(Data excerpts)
..........

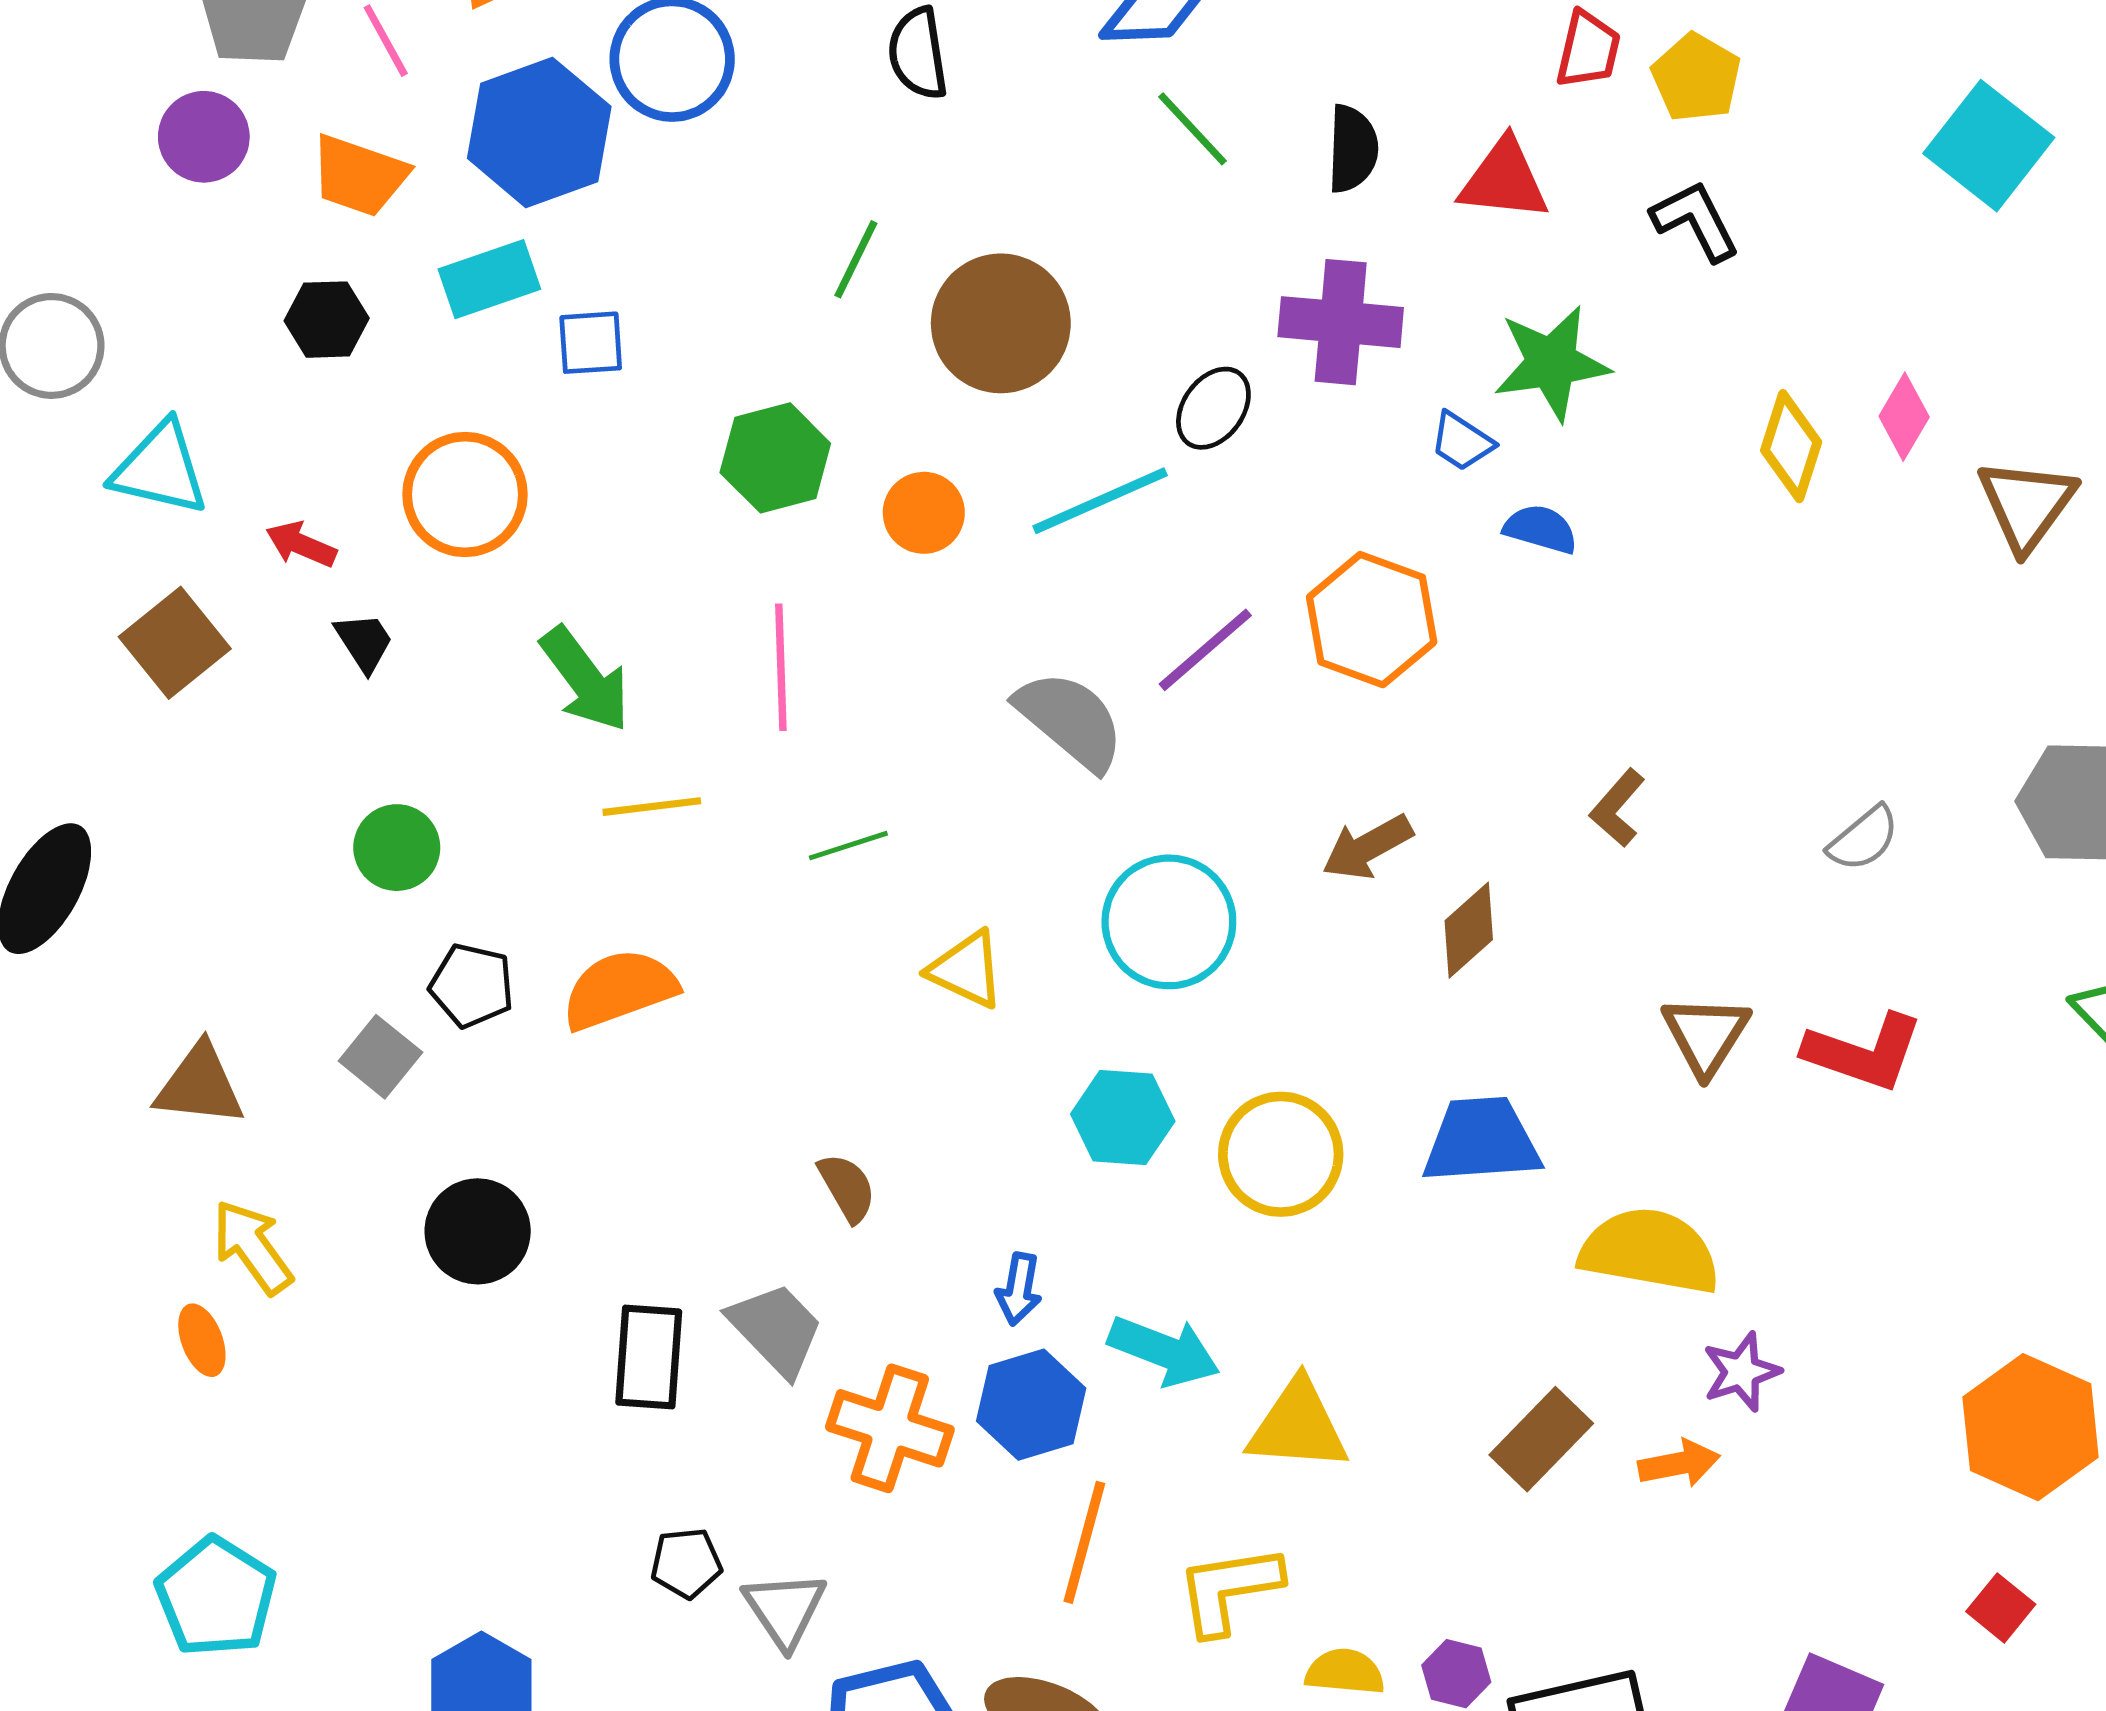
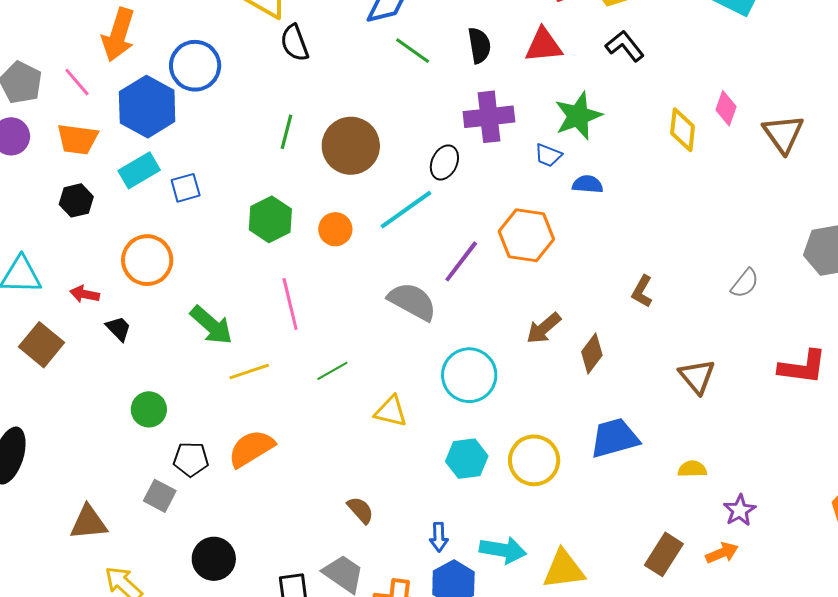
red L-shape: (1864, 1052) -> (803, 367), moved
yellow semicircle: (1650, 1251) -> (692, 469), size x0.5

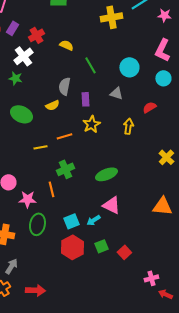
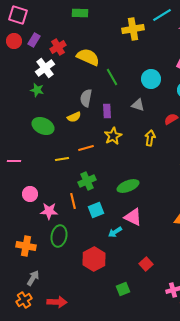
yellow semicircle: (66, 45) -> (88, 57), size x1.6
cyan square: (71, 221) -> (96, 210), moved
green square: (101, 246) -> (123, 289), moved

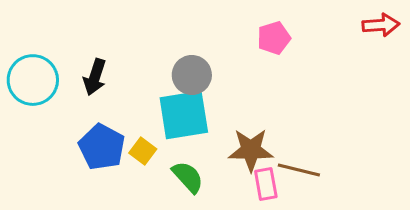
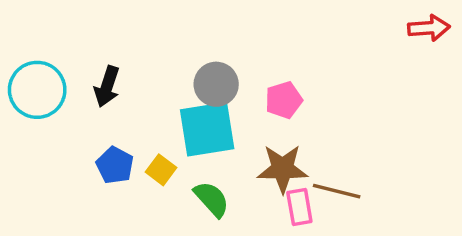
pink pentagon: (274, 38) -> (284, 100), moved
blue pentagon: (102, 147) -> (115, 165), size x0.7

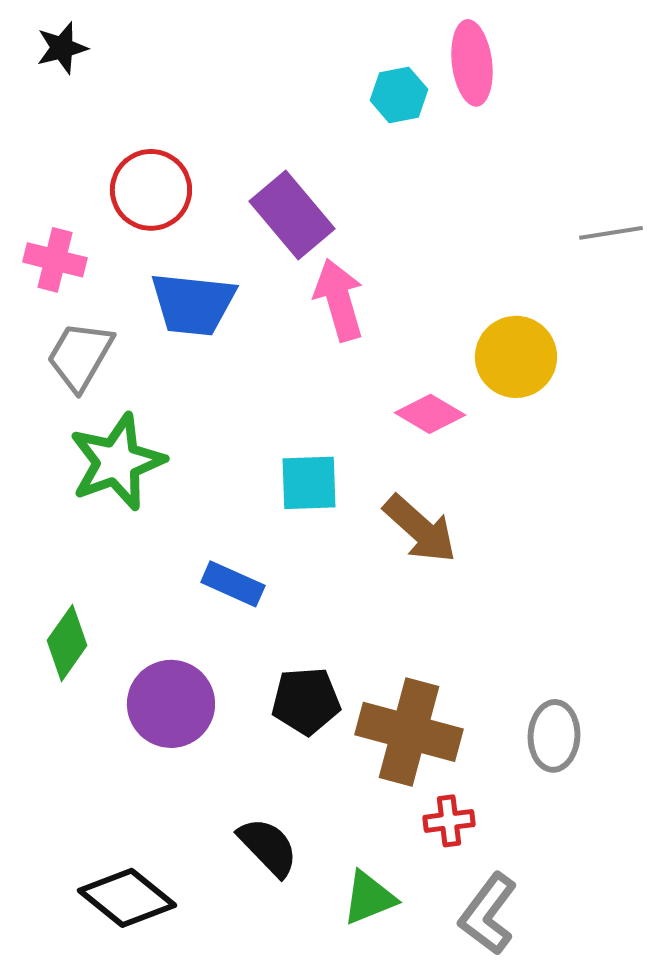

..........

- _Problem description_
Please copy the lines exactly, beginning at the one containing "green square: (101, 246) -> (123, 289), moved" and ending at the last line of the records above, both included, with the pictures left out.

- _The answer_
green square: (101, 246) -> (123, 289), moved

pink pentagon: (274, 38) -> (284, 100), moved
blue pentagon: (102, 147) -> (115, 165), size x0.7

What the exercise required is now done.